▸ **Work required**:
Write out each line of the entries below that holds the word "moved".

Coordinate change listings
###

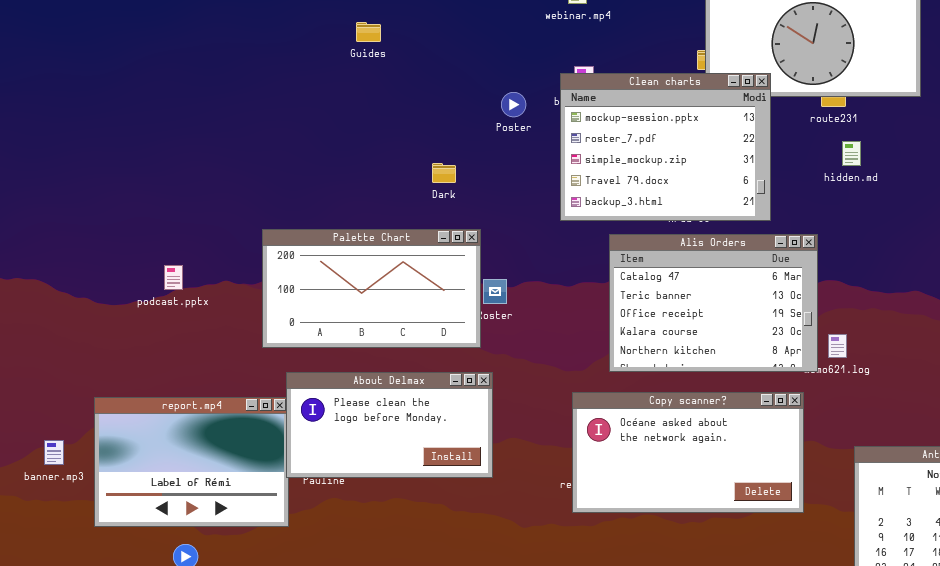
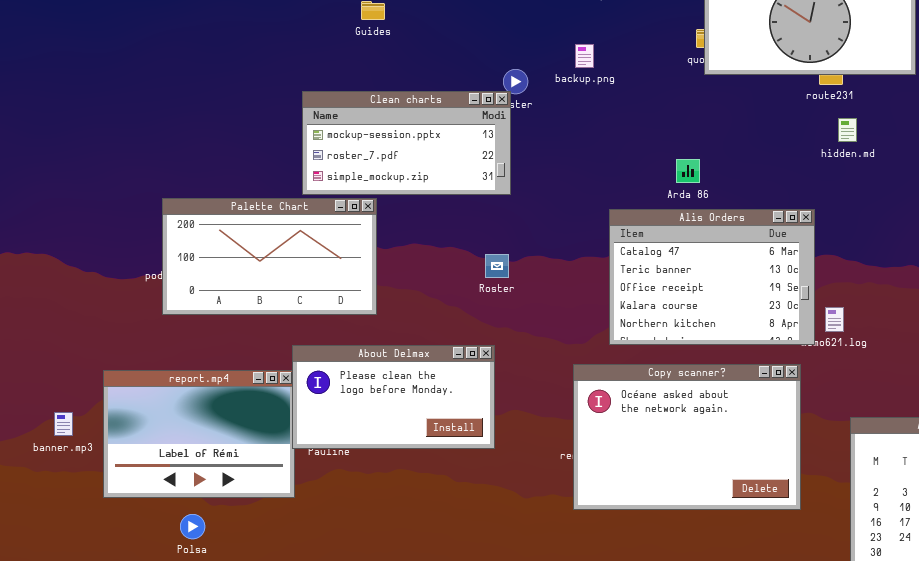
Clean charts: [560,73,771,221] -> [302,91,511,195], moved, resized
Palette Chart: [262,229,481,348] -> [162,198,377,315], moved
Copy scanner?: [572,392,804,513] -> [573,364,801,510], resized

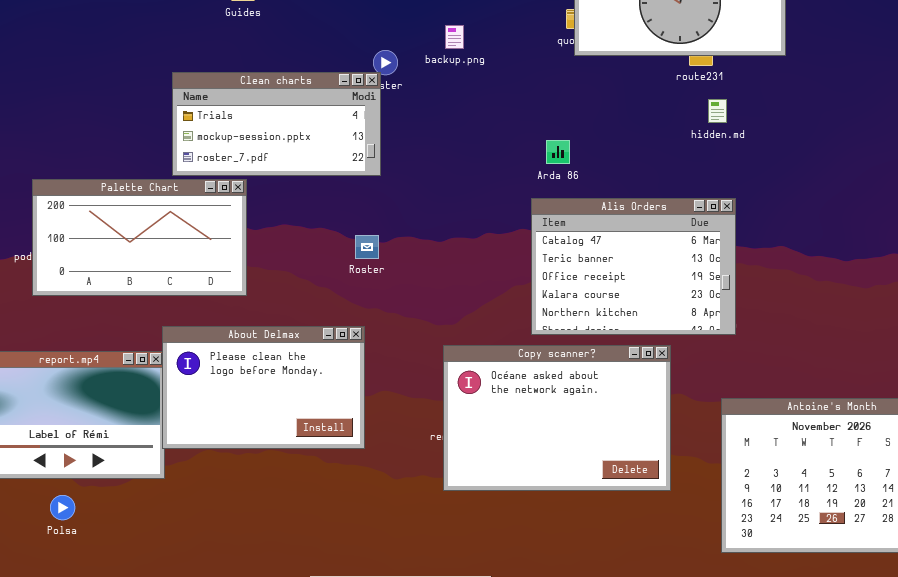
Clean charts: [302,91,511,195] -> [172,72,381,176], scrolled up 1 row
Alis Orders: [609,209,815,345] -> [531,198,736,335], moved
About Delmax: [292,345,495,449] -> [162,326,365,449], resized

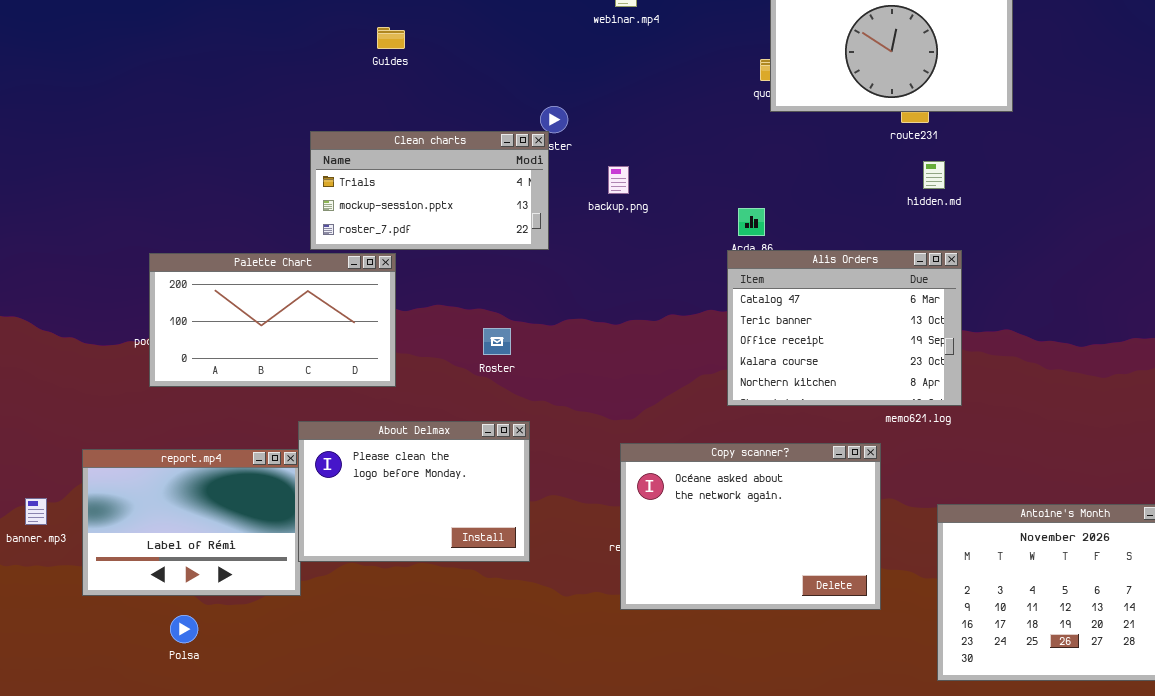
backup.png: [445,25,464,49] -> [608,166,629,194], moved
Alis Orders: [531,198,736,335] -> [727,250,962,406], moved
Roster: [355,235,379,259] -> [483,328,511,355], moved

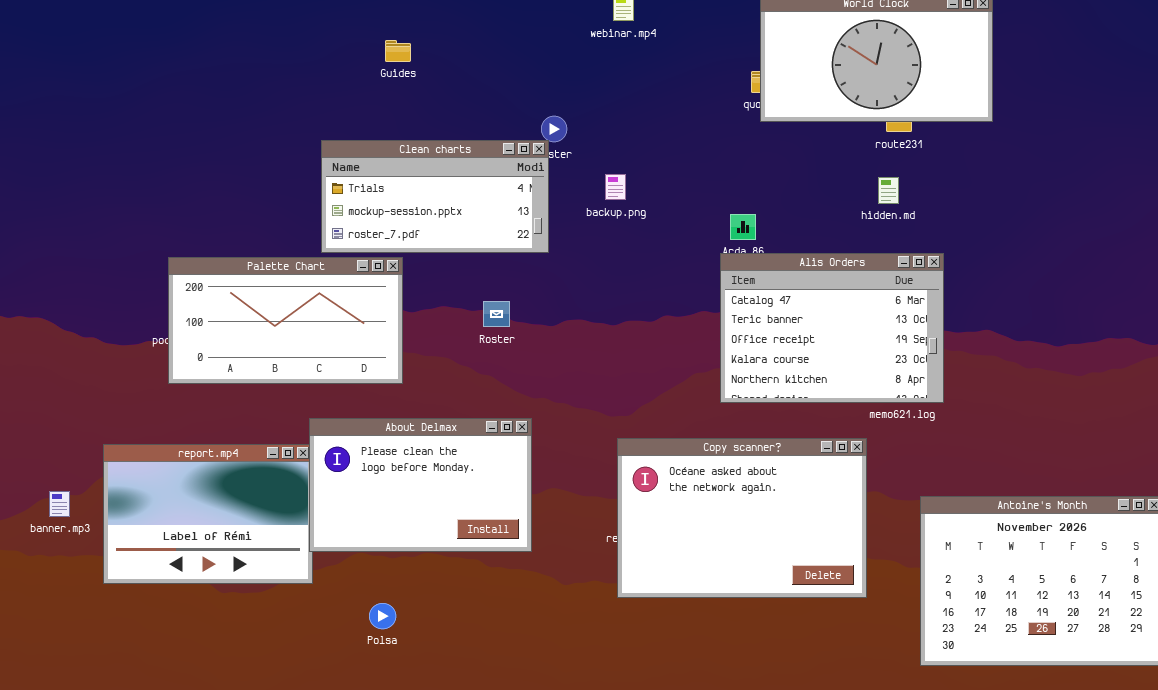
hidden.md: [923,161,945,189] -> [878,177,899,204], moved
Roster: [483,328,511,355] -> [483,301,510,327], moved
Polsa: [170,615,198,643] -> [369,603,396,629], moved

###

▸ **Answer box**:
Clean charts: [560,73,771,221] -> [302,91,511,195], moved, resized
Palette Chart: [262,229,481,348] -> [162,198,377,315], moved
Alis Orders: [609,209,815,345] -> [531,198,736,335], moved
backup.png: [445,25,464,49] -> [608,166,629,194], moved
Alis Orders: [531,198,736,335] -> [727,250,962,406], moved
Roster: [355,235,379,259] -> [483,328,511,355], moved
hidden.md: [923,161,945,189] -> [878,177,899,204], moved
Roster: [483,328,511,355] -> [483,301,510,327], moved
Polsa: [170,615,198,643] -> [369,603,396,629], moved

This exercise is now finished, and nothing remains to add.